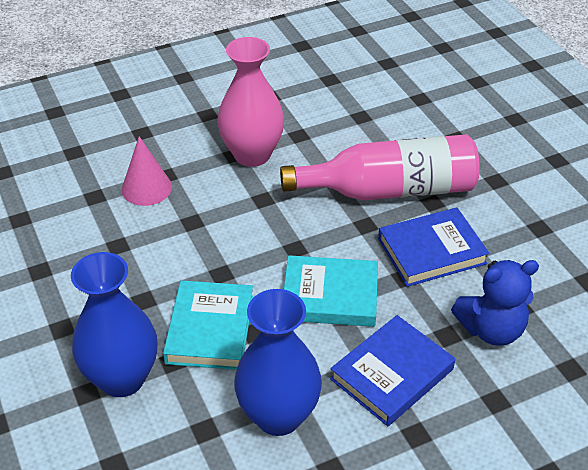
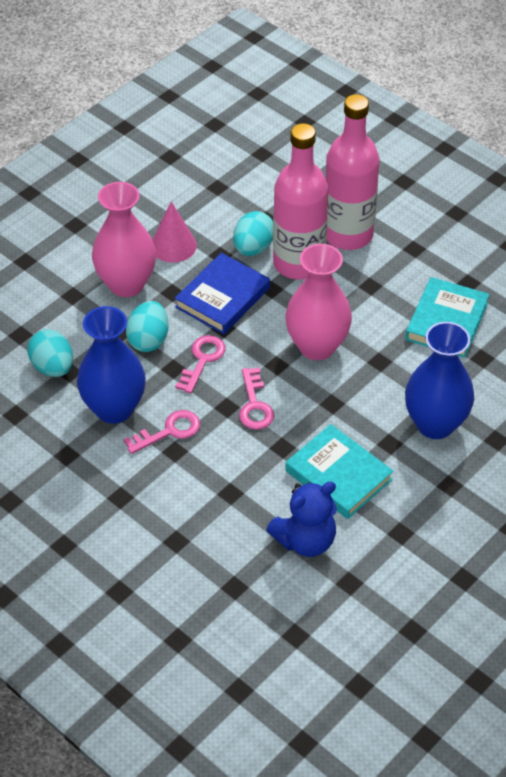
blue book: 2 -> 1
pink bottle: 1 -> 2
pink key: 0 -> 3
pink vase: 1 -> 2
turquoise egg: 0 -> 3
#####
- _YOUR TASK_:
Print the whole listing above once more, word for word, without its pictures.

- _SOLUTION FOR THIS PROBLEM_:
blue book: 2 -> 1
pink bottle: 1 -> 2
pink key: 0 -> 3
pink vase: 1 -> 2
turquoise egg: 0 -> 3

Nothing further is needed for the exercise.